TASK STATEMENT: An exact copy of every record below is needed, with the pictures left out.

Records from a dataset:
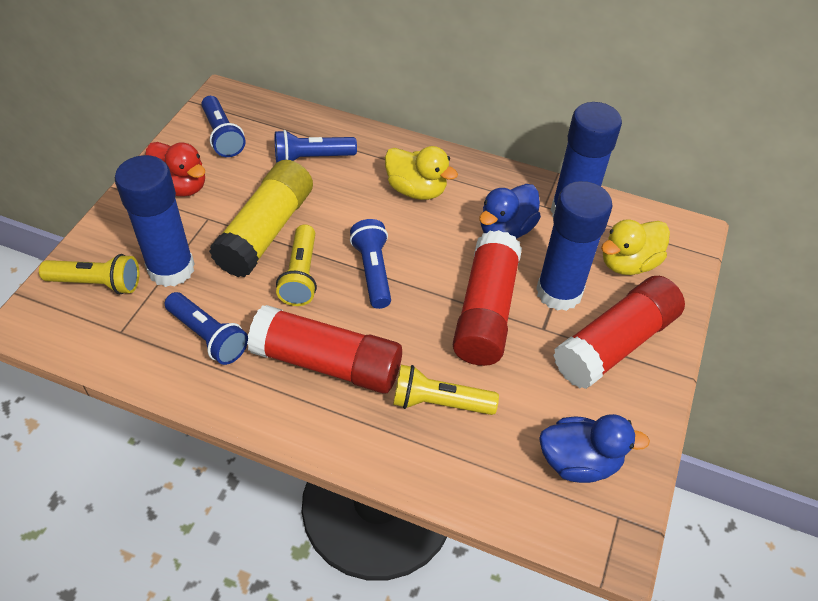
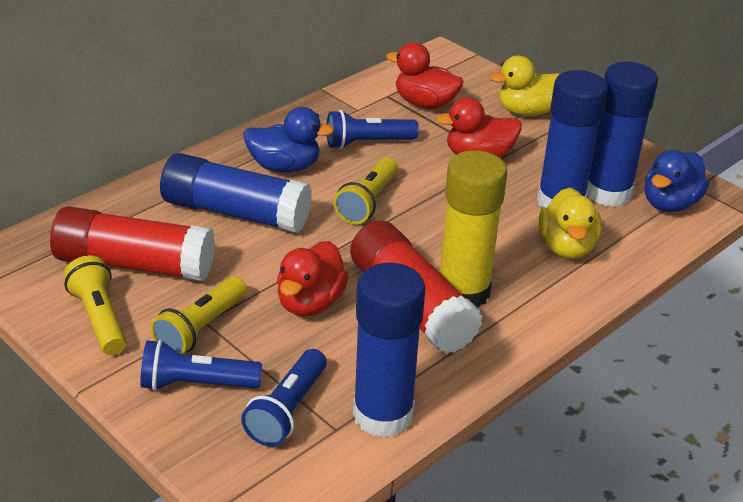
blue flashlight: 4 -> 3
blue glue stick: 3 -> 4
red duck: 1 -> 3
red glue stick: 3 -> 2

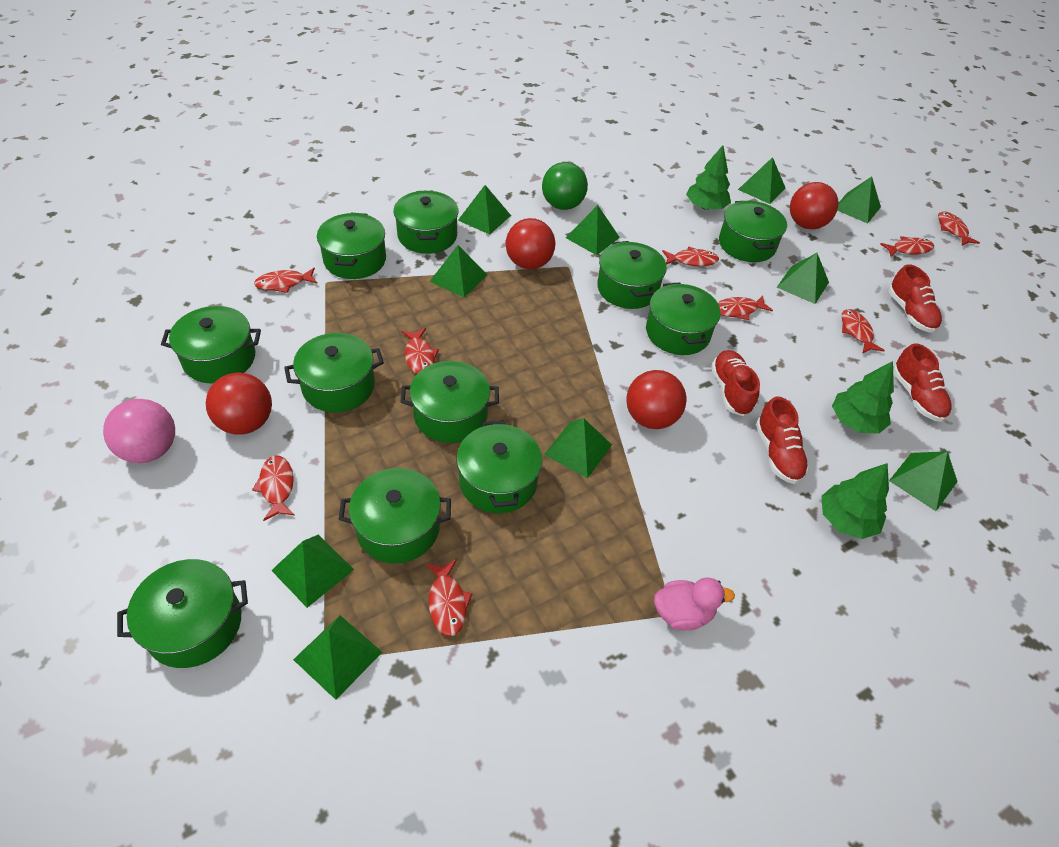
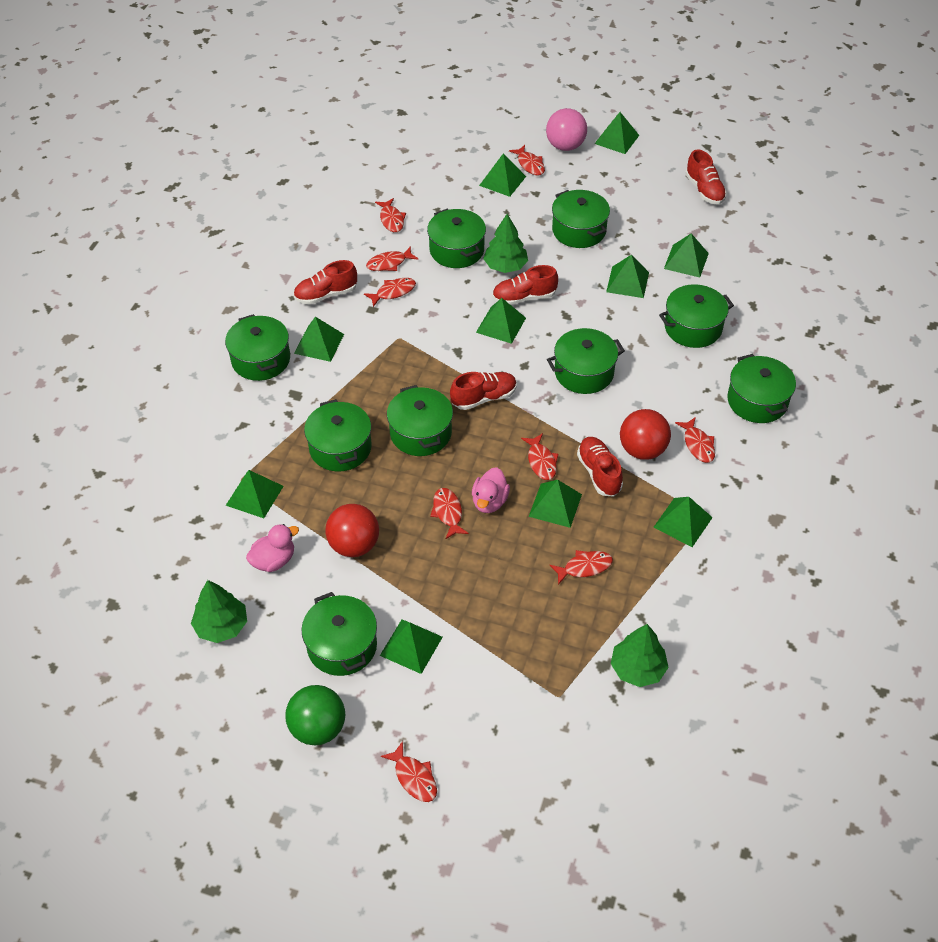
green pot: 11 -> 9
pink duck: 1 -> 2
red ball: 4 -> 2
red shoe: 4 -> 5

WORKED SOLUTION:
blue flashlight: 4 -> 3
blue glue stick: 3 -> 4
red duck: 1 -> 3
red glue stick: 3 -> 2

green pot: 11 -> 9
pink duck: 1 -> 2
red ball: 4 -> 2
red shoe: 4 -> 5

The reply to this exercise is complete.